Work to do:
List every line below that contains the string "outline", copying each one in full.

Data supplied:
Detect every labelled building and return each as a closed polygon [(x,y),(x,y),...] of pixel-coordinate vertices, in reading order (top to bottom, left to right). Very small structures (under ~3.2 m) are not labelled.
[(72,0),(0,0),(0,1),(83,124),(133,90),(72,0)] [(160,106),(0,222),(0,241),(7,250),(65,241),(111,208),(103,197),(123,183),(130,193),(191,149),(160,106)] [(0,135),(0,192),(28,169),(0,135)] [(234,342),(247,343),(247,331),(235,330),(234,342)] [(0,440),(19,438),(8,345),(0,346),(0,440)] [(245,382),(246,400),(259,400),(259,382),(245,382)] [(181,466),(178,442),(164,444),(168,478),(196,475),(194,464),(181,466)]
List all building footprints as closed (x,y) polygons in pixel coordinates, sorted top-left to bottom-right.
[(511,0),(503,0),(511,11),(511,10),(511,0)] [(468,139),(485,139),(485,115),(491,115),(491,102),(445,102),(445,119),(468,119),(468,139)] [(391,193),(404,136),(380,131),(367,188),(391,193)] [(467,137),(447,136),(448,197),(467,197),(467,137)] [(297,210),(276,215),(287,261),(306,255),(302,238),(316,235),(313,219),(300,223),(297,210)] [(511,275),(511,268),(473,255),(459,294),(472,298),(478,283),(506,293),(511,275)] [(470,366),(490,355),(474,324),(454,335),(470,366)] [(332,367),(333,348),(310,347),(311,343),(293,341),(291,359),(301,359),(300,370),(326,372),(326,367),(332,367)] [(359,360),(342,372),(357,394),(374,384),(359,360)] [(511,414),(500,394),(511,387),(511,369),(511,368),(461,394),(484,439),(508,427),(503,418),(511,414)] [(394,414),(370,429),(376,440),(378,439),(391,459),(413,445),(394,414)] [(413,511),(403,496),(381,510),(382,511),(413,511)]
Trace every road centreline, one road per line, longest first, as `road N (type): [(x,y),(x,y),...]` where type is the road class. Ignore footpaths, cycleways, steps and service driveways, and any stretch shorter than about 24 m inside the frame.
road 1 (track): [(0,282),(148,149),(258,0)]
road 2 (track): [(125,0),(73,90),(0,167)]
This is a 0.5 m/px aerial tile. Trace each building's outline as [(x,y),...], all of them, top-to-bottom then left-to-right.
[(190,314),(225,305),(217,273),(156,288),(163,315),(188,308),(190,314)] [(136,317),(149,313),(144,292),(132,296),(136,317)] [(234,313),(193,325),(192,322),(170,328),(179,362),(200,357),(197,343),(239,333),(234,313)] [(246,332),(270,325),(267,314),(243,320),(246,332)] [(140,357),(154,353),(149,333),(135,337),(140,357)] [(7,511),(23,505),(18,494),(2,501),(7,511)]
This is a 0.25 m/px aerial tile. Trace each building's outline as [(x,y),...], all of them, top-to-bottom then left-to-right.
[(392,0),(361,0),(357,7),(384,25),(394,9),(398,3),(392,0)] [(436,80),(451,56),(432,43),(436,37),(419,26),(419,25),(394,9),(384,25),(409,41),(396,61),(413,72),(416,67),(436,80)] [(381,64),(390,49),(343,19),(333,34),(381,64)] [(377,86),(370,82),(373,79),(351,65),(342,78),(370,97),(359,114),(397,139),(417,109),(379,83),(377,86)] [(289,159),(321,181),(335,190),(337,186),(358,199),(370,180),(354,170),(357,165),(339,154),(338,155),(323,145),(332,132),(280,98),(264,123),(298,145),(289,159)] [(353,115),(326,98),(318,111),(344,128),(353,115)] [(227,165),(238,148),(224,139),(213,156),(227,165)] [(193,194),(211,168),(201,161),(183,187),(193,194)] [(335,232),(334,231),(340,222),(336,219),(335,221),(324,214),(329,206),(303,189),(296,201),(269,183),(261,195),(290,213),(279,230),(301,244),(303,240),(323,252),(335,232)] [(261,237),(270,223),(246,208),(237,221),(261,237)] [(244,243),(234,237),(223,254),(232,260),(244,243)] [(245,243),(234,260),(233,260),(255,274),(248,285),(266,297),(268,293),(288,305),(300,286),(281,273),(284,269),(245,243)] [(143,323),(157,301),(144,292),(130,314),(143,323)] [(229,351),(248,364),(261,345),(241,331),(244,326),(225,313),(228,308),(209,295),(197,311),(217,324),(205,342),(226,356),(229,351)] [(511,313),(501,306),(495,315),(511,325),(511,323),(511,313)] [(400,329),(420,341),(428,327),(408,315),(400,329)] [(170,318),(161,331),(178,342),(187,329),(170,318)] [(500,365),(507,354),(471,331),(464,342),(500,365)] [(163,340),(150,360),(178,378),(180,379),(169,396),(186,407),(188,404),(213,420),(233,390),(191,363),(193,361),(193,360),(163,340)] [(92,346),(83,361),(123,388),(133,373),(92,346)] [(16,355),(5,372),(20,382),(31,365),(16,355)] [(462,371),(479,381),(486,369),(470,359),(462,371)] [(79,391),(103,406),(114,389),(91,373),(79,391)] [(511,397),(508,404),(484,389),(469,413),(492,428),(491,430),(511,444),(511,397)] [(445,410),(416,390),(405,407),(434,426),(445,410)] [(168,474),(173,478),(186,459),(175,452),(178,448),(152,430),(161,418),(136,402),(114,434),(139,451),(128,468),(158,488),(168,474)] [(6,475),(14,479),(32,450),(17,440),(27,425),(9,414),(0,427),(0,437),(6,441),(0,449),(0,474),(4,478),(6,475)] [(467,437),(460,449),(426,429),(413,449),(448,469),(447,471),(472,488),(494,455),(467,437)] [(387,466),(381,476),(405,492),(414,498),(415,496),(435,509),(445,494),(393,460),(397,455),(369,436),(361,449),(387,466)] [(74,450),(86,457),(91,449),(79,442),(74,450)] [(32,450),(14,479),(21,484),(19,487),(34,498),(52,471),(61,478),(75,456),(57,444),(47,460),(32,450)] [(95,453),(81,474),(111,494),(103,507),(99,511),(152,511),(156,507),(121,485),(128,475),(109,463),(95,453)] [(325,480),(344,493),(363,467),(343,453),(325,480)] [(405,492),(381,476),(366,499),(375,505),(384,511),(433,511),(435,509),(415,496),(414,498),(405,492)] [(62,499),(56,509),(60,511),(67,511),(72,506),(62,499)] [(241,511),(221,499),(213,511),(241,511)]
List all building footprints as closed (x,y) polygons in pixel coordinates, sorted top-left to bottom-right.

The answer:
This is a 0.5 m/px aerial tile. Trace each building's outline as [(x,y),...], all of them, top-to-bottom then left-to-right.
This is a 0.25 m/px aerial tile. Trace each building's outline as [(x,y),...], all of them, top-to-bottom then left-to-right.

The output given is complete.